● Directions for this task
Set down the material in full. Keep every line exactly as it is.

◇ ◇ ◇ ◇ ◇

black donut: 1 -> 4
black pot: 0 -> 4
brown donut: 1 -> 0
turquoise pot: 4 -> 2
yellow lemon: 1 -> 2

◇ ◇ ◇ ◇ ◇

● Output below
black donut: 1 -> 4
black pot: 0 -> 4
brown donut: 1 -> 0
turquoise pot: 4 -> 2
yellow lemon: 1 -> 2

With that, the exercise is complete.